### DATASET EXCERPT
== Segment start ==
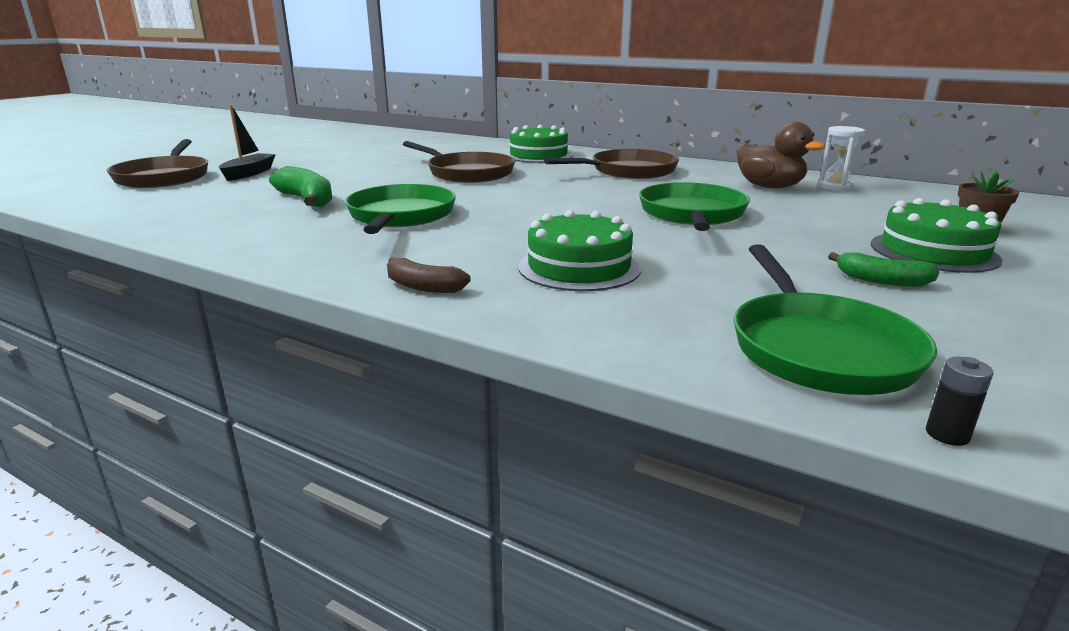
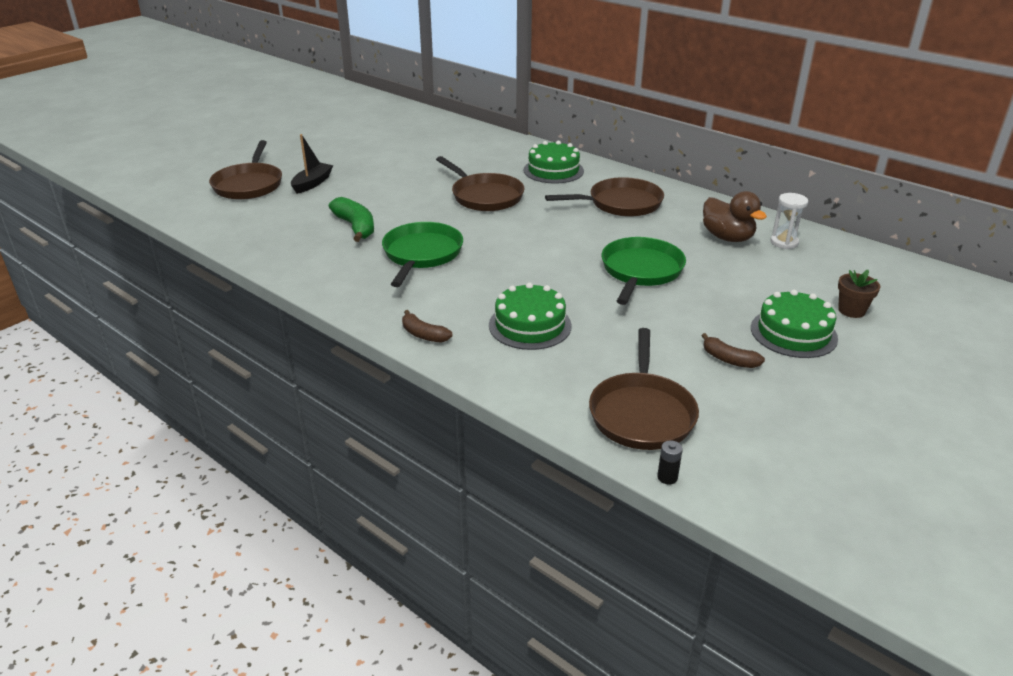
camera: 10 degrees right, 10 degrees up
(818, 348) = (641, 413): green pan -> brown pan
(882, 281) = (729, 359): green banana -> brown banana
== Segment end ==
### WORK REQUIRED
Reproduce the data above verbatim, minus any images.

### SOLUTION BELOW
camera: 10 degrees right, 10 degrees up
(818, 348) = (641, 413): green pan -> brown pan
(882, 281) = (729, 359): green banana -> brown banana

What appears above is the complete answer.